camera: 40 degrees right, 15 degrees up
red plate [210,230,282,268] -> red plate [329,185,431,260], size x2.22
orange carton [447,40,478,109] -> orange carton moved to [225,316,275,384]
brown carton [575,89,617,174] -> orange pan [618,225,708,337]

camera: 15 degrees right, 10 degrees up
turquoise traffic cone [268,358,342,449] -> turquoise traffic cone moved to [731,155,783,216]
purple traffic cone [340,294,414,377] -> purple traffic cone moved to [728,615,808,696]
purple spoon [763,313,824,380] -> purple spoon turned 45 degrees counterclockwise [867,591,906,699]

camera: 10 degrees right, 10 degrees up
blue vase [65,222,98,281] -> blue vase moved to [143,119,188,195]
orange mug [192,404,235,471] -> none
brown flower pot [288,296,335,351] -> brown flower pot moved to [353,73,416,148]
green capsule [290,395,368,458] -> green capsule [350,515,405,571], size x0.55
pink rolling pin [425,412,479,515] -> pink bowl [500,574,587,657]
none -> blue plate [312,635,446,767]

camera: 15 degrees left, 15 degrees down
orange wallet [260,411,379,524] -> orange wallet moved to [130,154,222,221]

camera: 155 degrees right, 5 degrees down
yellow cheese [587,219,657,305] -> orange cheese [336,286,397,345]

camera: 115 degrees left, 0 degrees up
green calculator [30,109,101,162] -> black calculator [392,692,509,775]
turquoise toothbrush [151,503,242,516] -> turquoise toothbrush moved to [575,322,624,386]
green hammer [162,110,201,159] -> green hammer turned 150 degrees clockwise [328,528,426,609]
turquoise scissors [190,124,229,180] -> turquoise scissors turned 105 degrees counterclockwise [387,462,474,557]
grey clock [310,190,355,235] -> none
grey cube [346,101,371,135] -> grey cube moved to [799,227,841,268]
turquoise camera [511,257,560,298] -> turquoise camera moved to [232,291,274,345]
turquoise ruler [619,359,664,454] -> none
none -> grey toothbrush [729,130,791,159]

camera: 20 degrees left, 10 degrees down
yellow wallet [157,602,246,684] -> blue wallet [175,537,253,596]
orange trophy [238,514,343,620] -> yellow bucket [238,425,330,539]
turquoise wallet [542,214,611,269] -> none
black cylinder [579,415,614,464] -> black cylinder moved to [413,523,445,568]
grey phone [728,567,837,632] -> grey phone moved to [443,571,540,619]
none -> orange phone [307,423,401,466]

## EXERCISE DIRECTIONS
Copy the records above exactly as they appear.

## OUTPUT OF THE TASK
camera: 40 degrees right, 15 degrees up
red plate [210,230,282,268] -> red plate [329,185,431,260], size x2.22
orange carton [447,40,478,109] -> orange carton moved to [225,316,275,384]
brown carton [575,89,617,174] -> orange pan [618,225,708,337]

camera: 15 degrees right, 10 degrees up
turquoise traffic cone [268,358,342,449] -> turquoise traffic cone moved to [731,155,783,216]
purple traffic cone [340,294,414,377] -> purple traffic cone moved to [728,615,808,696]
purple spoon [763,313,824,380] -> purple spoon turned 45 degrees counterclockwise [867,591,906,699]

camera: 10 degrees right, 10 degrees up
blue vase [65,222,98,281] -> blue vase moved to [143,119,188,195]
orange mug [192,404,235,471] -> none
brown flower pot [288,296,335,351] -> brown flower pot moved to [353,73,416,148]
green capsule [290,395,368,458] -> green capsule [350,515,405,571], size x0.55
pink rolling pin [425,412,479,515] -> pink bowl [500,574,587,657]
none -> blue plate [312,635,446,767]

camera: 15 degrees left, 15 degrees down
orange wallet [260,411,379,524] -> orange wallet moved to [130,154,222,221]

camera: 155 degrees right, 5 degrees down
yellow cheese [587,219,657,305] -> orange cheese [336,286,397,345]

camera: 115 degrees left, 0 degrees up
green calculator [30,109,101,162] -> black calculator [392,692,509,775]
turquoise toothbrush [151,503,242,516] -> turquoise toothbrush moved to [575,322,624,386]
green hammer [162,110,201,159] -> green hammer turned 150 degrees clockwise [328,528,426,609]
turquoise scissors [190,124,229,180] -> turquoise scissors turned 105 degrees counterclockwise [387,462,474,557]
grey clock [310,190,355,235] -> none
grey cube [346,101,371,135] -> grey cube moved to [799,227,841,268]
turquoise camera [511,257,560,298] -> turquoise camera moved to [232,291,274,345]
turquoise ruler [619,359,664,454] -> none
none -> grey toothbrush [729,130,791,159]

camera: 20 degrees left, 10 degrees down
yellow wallet [157,602,246,684] -> blue wallet [175,537,253,596]
orange trophy [238,514,343,620] -> yellow bucket [238,425,330,539]
turquoise wallet [542,214,611,269] -> none
black cylinder [579,415,614,464] -> black cylinder moved to [413,523,445,568]
grey phone [728,567,837,632] -> grey phone moved to [443,571,540,619]
none -> orange phone [307,423,401,466]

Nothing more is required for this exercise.